Task to complete: Copy out each line of the entries below in which the string "tree" appears.

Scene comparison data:
_ _ _ _

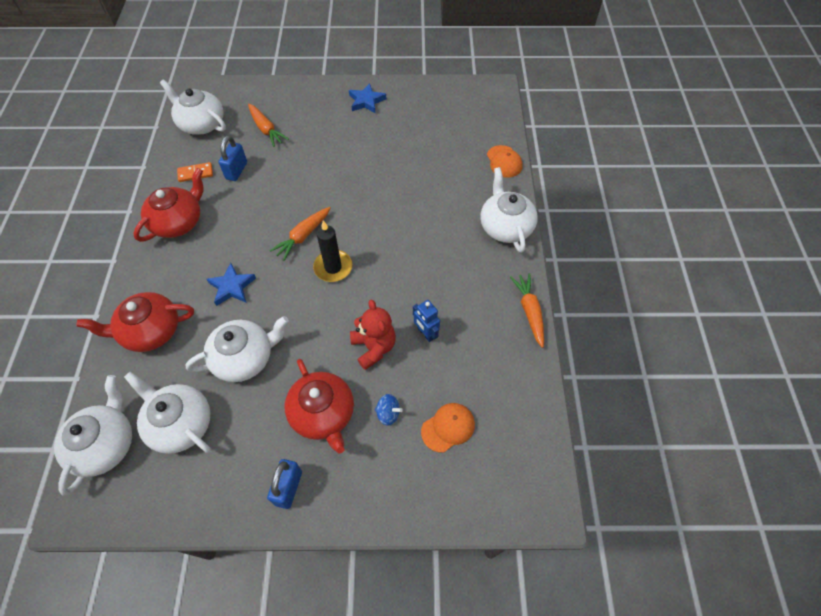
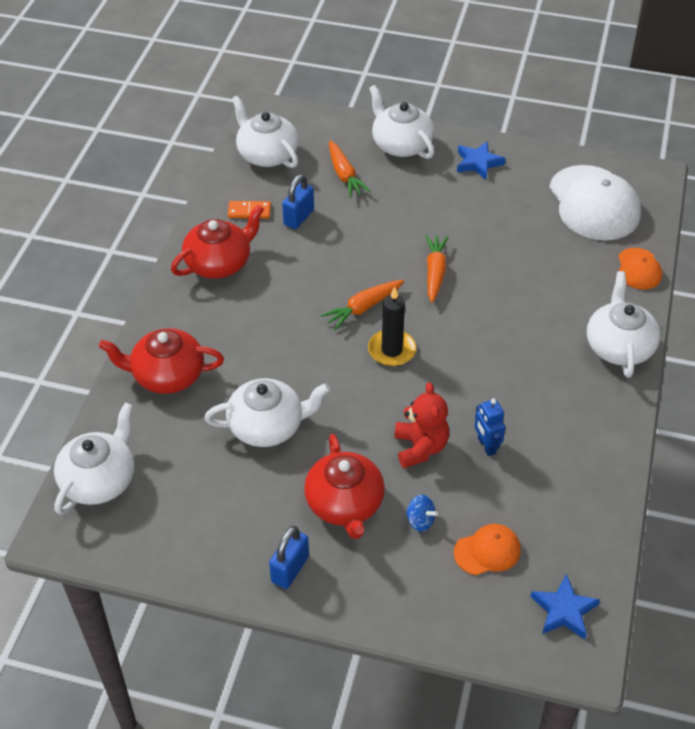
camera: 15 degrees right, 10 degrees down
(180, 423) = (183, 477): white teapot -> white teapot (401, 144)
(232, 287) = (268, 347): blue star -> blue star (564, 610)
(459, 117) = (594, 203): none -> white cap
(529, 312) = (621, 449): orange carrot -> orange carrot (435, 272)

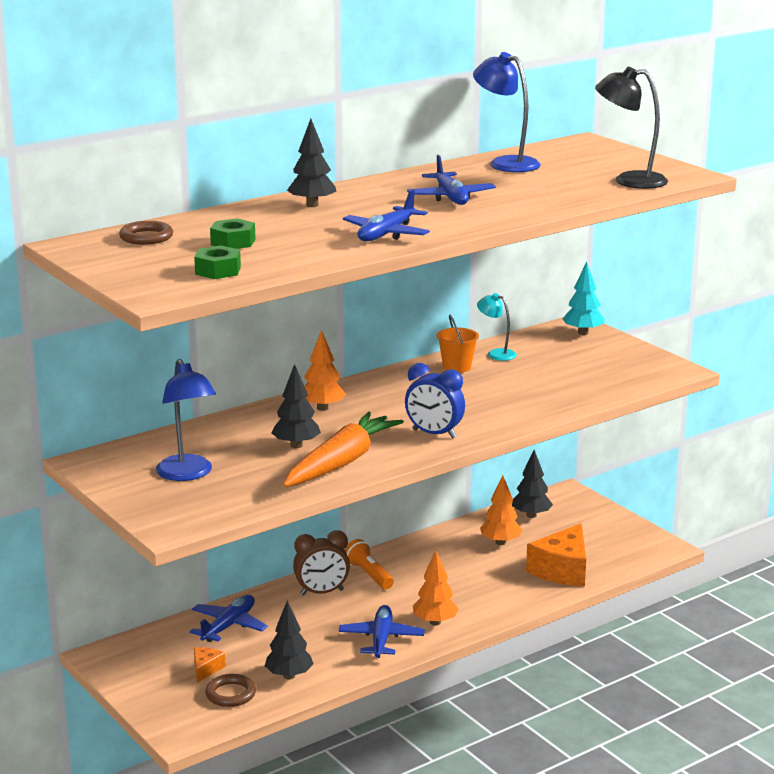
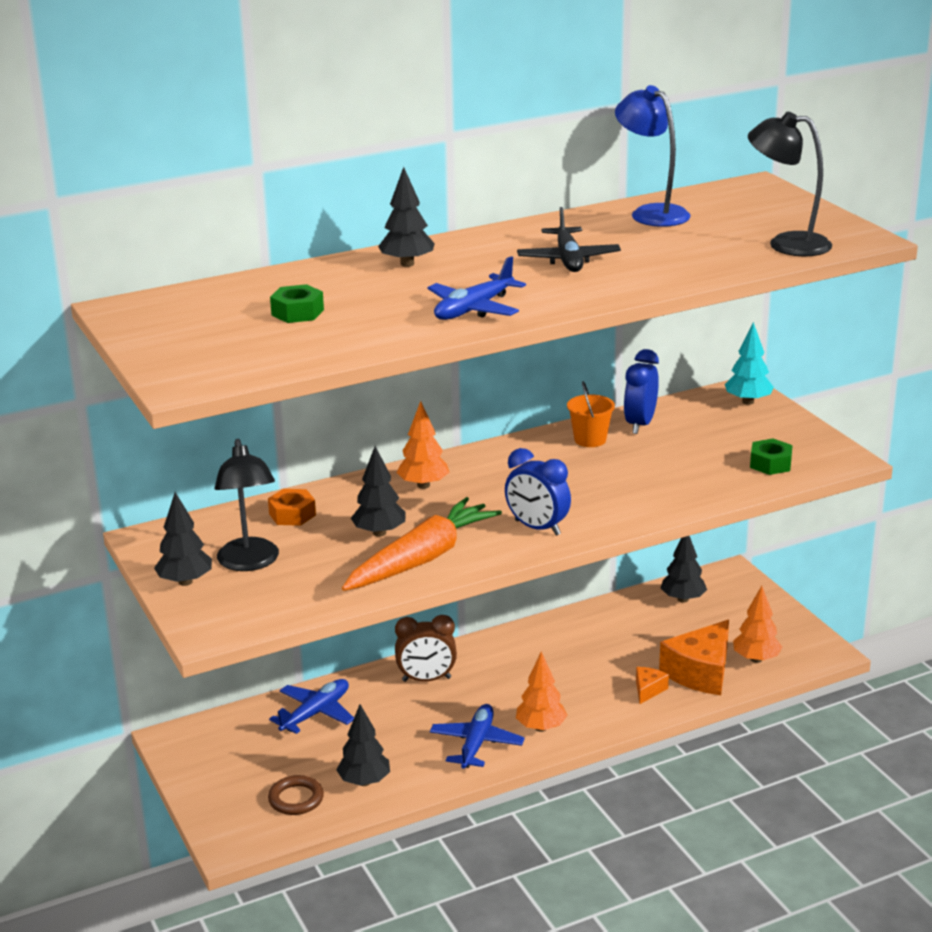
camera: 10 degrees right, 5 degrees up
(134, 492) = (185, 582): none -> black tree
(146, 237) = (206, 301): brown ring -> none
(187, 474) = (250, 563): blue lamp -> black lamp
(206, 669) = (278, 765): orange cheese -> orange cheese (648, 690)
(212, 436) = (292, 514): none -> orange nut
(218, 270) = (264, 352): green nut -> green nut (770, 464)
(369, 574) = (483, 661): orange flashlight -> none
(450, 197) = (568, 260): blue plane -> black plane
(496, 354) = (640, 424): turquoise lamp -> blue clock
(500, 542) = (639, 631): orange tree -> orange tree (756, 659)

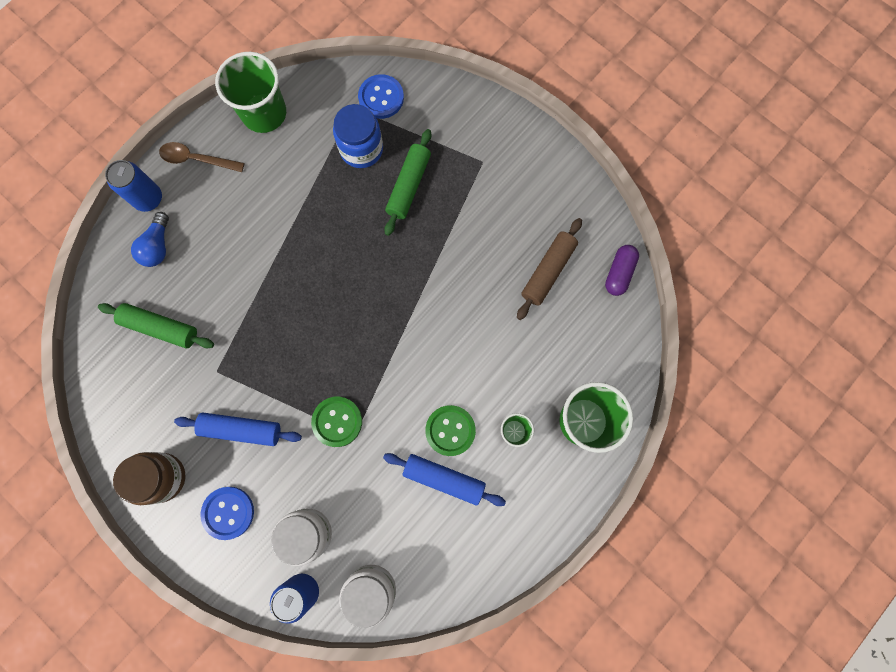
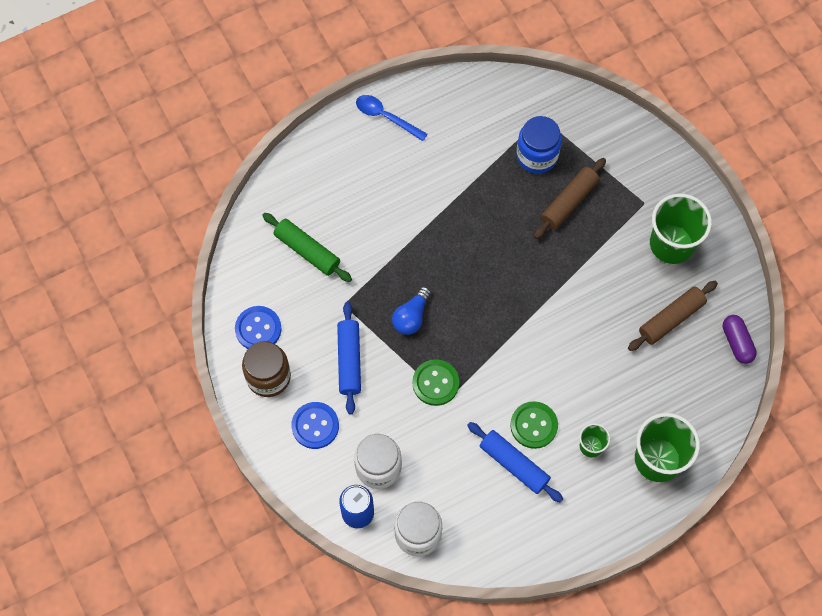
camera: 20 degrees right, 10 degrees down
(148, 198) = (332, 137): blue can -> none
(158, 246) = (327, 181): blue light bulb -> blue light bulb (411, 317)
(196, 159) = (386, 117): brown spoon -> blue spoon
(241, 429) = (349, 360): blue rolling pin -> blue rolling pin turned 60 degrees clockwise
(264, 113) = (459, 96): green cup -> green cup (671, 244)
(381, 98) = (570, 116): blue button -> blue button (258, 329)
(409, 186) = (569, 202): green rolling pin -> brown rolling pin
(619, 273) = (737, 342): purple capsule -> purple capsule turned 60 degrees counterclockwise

_ _ _ _

Solution:
(134, 492) = (185, 582): none -> black tree
(500, 542) = (639, 631): orange tree -> orange tree (756, 659)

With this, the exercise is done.